## BRIEF
Please reproduce the entries below exactly, starting at the first line and ending with the line that holds "The bocal (vert)".

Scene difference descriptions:

§ §

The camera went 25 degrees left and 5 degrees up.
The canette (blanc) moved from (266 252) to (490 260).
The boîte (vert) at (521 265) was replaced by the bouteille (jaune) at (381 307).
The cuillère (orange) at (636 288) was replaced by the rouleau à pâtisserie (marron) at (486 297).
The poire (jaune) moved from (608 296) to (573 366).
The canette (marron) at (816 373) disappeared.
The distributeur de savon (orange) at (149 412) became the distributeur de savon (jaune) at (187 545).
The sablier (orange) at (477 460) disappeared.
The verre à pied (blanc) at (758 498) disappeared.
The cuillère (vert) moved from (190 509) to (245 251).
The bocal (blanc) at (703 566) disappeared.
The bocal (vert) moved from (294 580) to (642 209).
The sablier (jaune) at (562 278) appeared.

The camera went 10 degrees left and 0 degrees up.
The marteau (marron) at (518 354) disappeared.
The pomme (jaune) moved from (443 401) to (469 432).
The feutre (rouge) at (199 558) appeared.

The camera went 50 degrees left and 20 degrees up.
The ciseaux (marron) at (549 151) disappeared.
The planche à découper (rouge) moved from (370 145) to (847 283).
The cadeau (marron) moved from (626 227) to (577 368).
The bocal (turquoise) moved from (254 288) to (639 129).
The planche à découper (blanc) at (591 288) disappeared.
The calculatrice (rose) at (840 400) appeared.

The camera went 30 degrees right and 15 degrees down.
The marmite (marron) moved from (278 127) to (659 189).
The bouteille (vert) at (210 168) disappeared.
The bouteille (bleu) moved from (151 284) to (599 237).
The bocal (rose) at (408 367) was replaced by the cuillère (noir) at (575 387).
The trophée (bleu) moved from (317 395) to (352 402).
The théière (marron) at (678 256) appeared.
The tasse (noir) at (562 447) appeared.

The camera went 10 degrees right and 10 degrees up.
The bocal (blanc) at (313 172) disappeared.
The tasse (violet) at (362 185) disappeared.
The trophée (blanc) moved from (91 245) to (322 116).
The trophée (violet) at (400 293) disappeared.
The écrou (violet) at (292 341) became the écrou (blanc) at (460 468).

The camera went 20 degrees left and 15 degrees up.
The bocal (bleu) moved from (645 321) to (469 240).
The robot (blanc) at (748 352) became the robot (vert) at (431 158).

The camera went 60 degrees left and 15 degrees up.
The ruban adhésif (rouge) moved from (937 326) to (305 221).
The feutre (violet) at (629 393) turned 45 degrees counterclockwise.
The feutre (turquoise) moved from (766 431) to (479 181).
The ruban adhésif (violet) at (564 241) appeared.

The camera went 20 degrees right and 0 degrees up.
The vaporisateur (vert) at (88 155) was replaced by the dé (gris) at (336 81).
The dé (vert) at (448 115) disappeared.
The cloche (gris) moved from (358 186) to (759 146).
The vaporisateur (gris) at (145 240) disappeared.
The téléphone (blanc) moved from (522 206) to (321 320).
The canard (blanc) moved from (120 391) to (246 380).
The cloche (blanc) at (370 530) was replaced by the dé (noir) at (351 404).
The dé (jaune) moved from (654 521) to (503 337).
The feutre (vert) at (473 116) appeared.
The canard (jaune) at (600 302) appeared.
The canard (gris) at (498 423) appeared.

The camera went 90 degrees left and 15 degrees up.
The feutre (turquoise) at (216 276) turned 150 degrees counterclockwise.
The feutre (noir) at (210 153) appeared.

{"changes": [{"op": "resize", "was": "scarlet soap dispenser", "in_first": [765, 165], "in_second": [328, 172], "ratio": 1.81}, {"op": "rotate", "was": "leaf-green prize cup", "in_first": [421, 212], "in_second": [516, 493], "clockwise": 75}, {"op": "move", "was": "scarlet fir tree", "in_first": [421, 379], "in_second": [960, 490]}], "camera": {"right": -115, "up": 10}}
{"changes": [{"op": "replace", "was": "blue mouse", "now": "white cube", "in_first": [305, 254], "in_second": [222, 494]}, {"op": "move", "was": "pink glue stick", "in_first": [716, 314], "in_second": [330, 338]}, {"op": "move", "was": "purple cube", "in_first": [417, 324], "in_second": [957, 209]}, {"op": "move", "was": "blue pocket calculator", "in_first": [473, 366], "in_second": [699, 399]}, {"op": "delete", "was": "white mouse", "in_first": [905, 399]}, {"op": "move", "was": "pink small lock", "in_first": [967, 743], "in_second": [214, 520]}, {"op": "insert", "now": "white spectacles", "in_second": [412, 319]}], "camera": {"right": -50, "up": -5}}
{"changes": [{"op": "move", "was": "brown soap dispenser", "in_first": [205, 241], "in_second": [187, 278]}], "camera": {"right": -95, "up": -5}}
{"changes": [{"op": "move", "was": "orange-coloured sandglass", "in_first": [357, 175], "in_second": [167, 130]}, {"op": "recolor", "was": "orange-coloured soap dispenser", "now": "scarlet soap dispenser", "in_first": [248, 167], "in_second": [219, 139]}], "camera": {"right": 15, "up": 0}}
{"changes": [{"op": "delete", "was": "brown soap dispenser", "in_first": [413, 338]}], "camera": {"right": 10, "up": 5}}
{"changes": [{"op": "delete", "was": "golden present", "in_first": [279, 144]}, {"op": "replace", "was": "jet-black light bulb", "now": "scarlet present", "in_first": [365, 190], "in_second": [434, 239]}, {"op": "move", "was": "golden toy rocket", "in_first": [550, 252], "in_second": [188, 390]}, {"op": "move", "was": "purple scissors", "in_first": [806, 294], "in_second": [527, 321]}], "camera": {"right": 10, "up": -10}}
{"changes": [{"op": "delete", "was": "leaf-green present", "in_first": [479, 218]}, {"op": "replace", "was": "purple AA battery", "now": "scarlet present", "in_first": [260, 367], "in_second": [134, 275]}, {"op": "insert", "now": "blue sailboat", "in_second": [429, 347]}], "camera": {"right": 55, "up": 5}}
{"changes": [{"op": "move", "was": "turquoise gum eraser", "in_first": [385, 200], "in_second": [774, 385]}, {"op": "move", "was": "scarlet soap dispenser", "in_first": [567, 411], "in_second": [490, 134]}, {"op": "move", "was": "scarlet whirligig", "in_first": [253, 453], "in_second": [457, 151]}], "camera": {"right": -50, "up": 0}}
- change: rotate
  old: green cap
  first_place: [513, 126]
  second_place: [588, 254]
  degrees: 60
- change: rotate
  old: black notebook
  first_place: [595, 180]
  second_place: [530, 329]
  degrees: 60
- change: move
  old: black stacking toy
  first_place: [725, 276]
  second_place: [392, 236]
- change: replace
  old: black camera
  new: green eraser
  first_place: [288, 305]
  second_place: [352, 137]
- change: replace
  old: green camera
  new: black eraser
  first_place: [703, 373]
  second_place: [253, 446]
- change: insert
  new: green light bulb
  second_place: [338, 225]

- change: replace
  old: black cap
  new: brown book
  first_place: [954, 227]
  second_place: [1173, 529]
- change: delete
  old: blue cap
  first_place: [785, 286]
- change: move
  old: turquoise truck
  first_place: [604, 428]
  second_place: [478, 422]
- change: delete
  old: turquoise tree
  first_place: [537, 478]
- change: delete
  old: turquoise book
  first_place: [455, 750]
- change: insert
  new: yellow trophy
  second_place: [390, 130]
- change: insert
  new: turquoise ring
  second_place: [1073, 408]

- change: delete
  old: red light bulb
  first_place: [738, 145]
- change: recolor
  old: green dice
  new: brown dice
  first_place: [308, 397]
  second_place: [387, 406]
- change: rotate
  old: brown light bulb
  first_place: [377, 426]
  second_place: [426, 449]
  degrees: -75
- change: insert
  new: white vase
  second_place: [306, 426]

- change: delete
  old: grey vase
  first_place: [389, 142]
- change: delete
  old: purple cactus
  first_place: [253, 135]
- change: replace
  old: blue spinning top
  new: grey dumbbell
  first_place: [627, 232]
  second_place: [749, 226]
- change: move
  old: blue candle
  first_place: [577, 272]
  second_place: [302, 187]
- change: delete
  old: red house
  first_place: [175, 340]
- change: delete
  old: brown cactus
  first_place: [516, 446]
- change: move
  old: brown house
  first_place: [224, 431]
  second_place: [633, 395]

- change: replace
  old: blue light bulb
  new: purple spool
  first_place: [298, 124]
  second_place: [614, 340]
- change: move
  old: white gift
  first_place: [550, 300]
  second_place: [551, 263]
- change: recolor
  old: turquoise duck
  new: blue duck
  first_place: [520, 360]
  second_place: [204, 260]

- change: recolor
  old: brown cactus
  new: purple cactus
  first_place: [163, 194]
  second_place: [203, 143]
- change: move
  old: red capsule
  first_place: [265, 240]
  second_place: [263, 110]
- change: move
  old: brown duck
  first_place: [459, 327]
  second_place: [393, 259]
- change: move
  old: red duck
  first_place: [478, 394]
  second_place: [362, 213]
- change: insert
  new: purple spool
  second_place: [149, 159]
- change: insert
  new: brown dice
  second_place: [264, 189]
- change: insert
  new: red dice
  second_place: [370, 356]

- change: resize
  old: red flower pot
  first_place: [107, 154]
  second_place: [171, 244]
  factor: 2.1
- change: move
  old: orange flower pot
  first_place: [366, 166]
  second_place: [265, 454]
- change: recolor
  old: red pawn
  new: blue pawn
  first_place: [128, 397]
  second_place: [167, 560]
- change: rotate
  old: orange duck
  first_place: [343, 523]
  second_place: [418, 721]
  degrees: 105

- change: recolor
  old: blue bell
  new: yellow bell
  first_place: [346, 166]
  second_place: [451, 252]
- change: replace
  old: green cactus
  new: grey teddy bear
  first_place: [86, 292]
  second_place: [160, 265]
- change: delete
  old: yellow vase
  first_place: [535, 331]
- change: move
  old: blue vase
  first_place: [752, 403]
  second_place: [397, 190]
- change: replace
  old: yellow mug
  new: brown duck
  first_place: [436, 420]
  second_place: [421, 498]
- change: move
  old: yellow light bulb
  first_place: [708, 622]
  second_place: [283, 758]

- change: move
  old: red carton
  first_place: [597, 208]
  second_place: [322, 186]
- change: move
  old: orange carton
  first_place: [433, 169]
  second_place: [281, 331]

§ §

## SOLUTION TO THE PROBLEM
The camera went 25 degrees left and 5 degrees up.
The canette (blanc) moved from (266 252) to (490 260).
The boîte (vert) at (521 265) was replaced by the bouteille (jaune) at (381 307).
The cuillère (orange) at (636 288) was replaced by the rouleau à pâtisserie (marron) at (486 297).
The poire (jaune) moved from (608 296) to (573 366).
The canette (marron) at (816 373) disappeared.
The distributeur de savon (orange) at (149 412) became the distributeur de savon (jaune) at (187 545).
The sablier (orange) at (477 460) disappeared.
The verre à pied (blanc) at (758 498) disappeared.
The cuillère (vert) moved from (190 509) to (245 251).
The bocal (blanc) at (703 566) disappeared.
The bocal (vert) moved from (294 580) to (642 209).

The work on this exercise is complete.